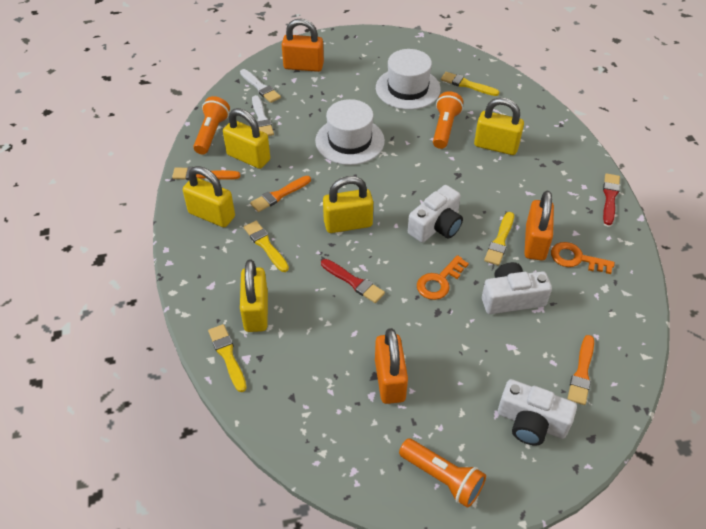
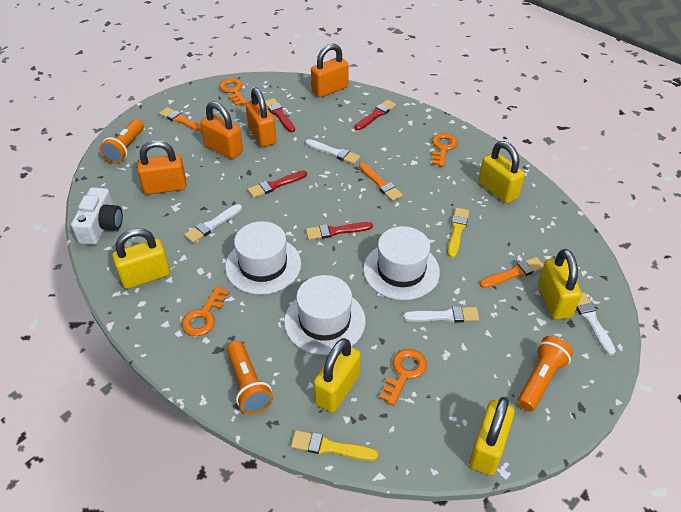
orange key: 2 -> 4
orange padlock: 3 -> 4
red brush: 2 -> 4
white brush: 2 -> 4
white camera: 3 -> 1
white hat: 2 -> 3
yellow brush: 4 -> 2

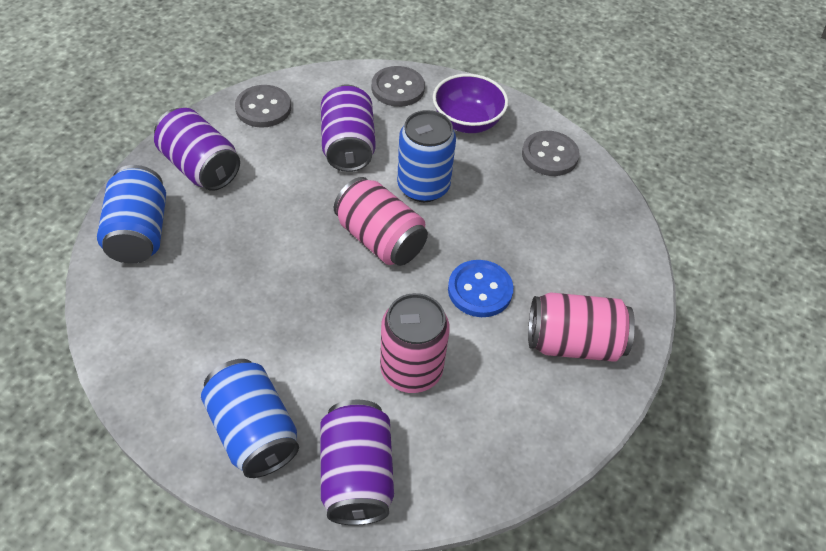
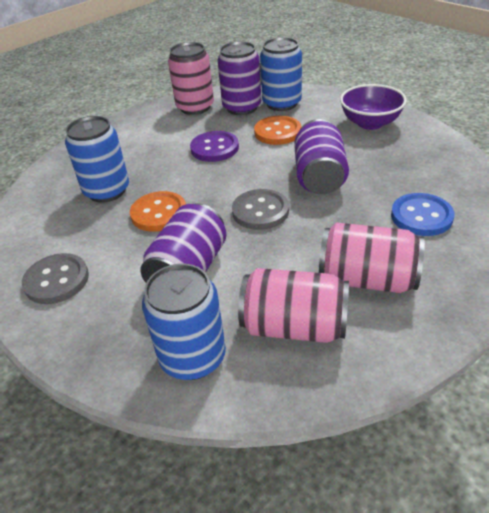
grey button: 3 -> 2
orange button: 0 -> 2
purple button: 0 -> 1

---

- [Problem to solve]:
The lines holding the word "white" are the answer. Find them in the entries and copy them.

- [Result for this exercise]:
white brush: 2 -> 4
white camera: 3 -> 1
white hat: 2 -> 3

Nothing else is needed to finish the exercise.